» Description of the task: Repeat only part of the entries. Start at the line that has "(490, 428) = (538, 386): red can -> none" and keep going through the last line, exactly as given.

------ Provided records ------

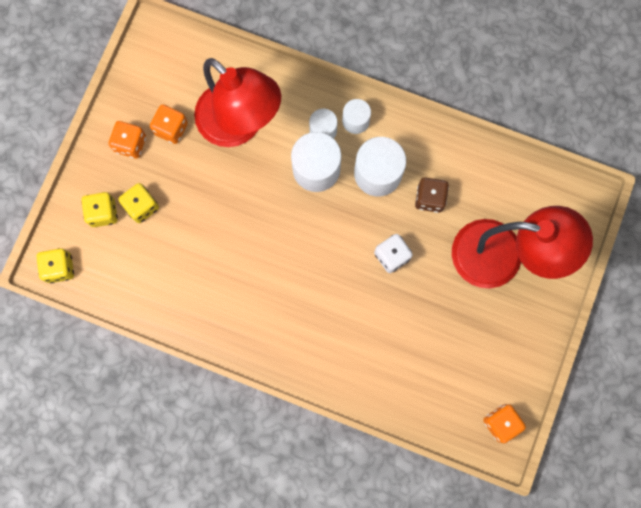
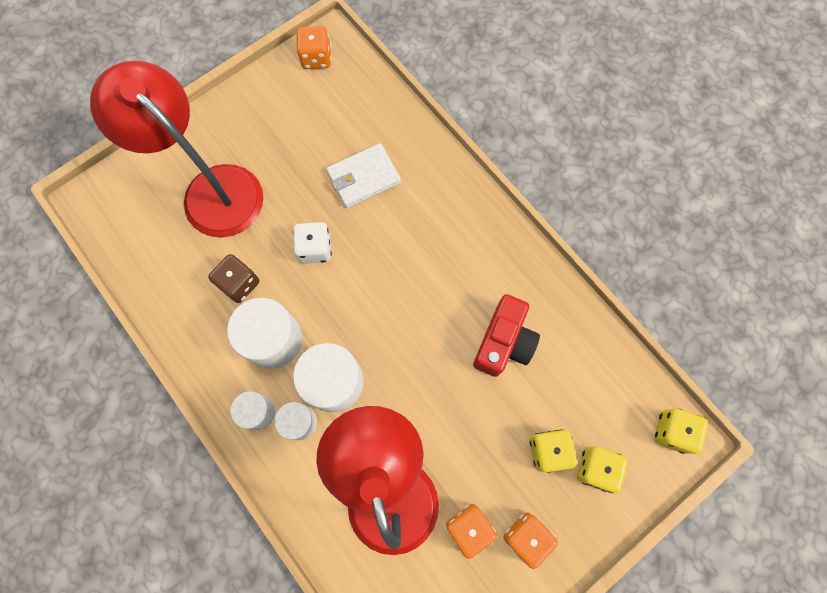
camera: 150 degrees left, 5 degrees down
(211, 265) = (503, 342): none -> red camera
(391, 335) = (363, 178): none -> white wallet

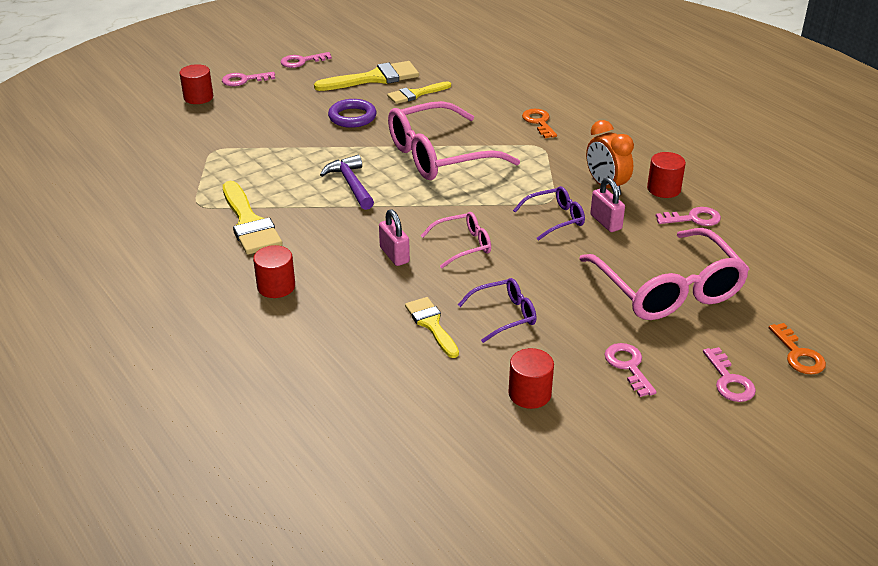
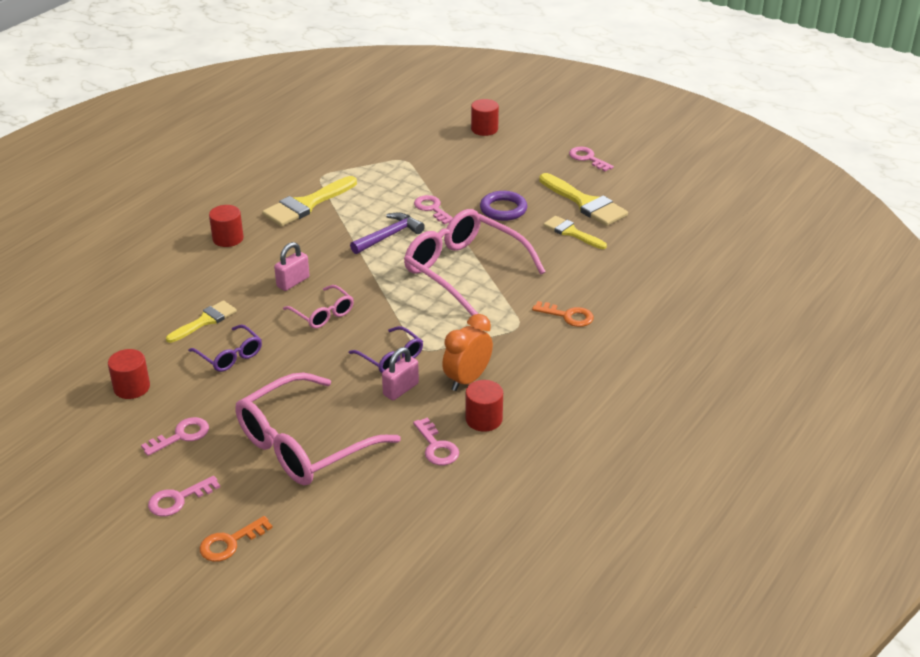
camera: 70 degrees right, 0 degrees up
(244, 80) = (530, 140): pink key -> pink key (432, 209)
(539, 122) = (568, 316): orange key -> orange key turned 60 degrees clockwise

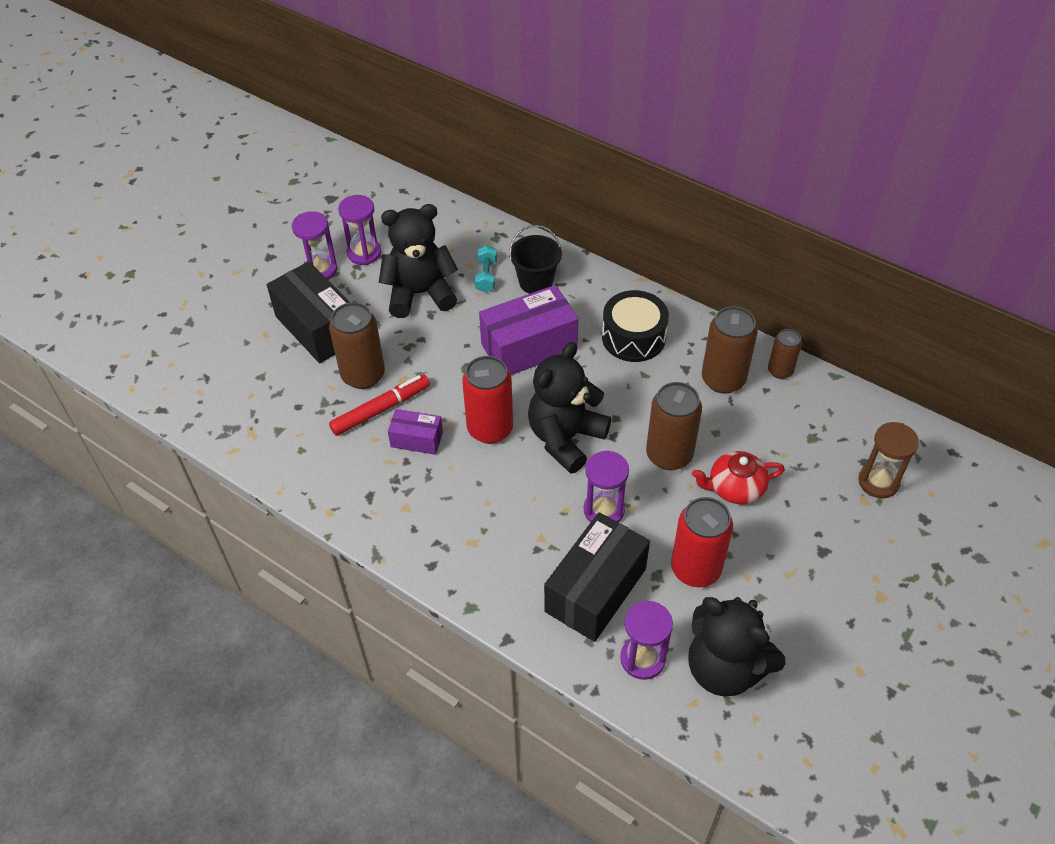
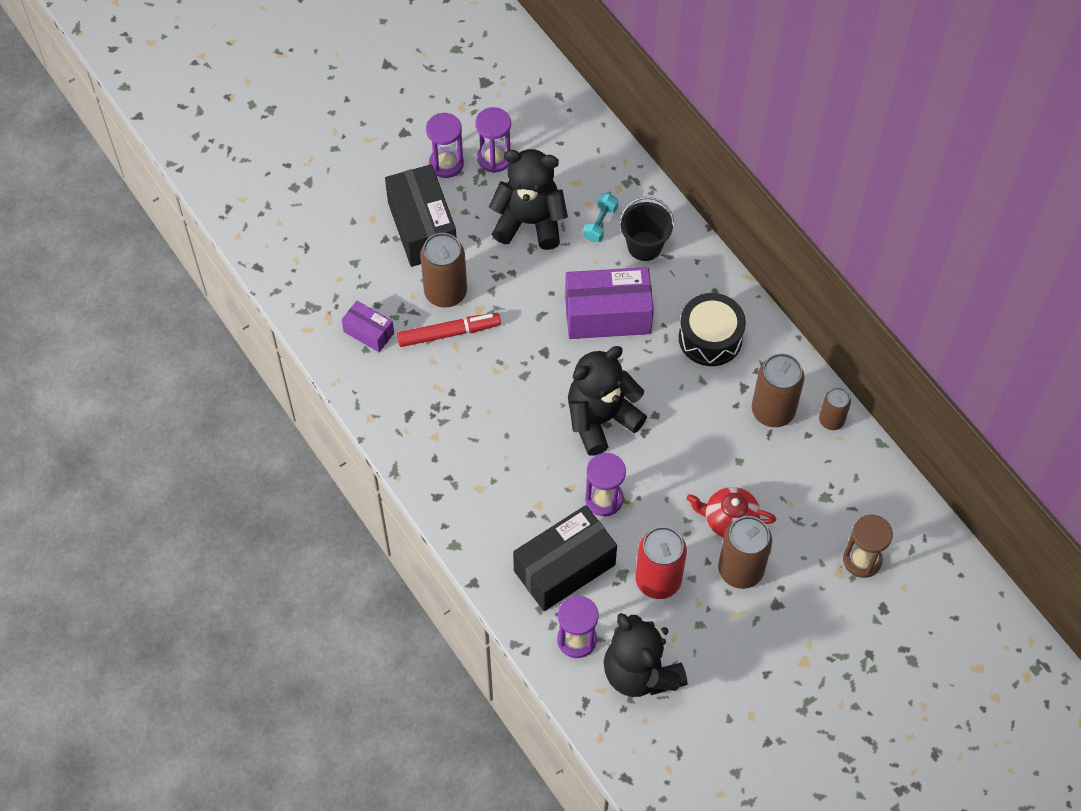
camera: 20 degrees right, 10 degrees up
(416, 440) = (469, 374): purple box -> purple box (368, 332)
(490, 428) = (538, 386): red can -> none
(669, 455) = (686, 468): brown can -> brown can (740, 570)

------

» Response to the task:
(490, 428) = (538, 386): red can -> none
(669, 455) = (686, 468): brown can -> brown can (740, 570)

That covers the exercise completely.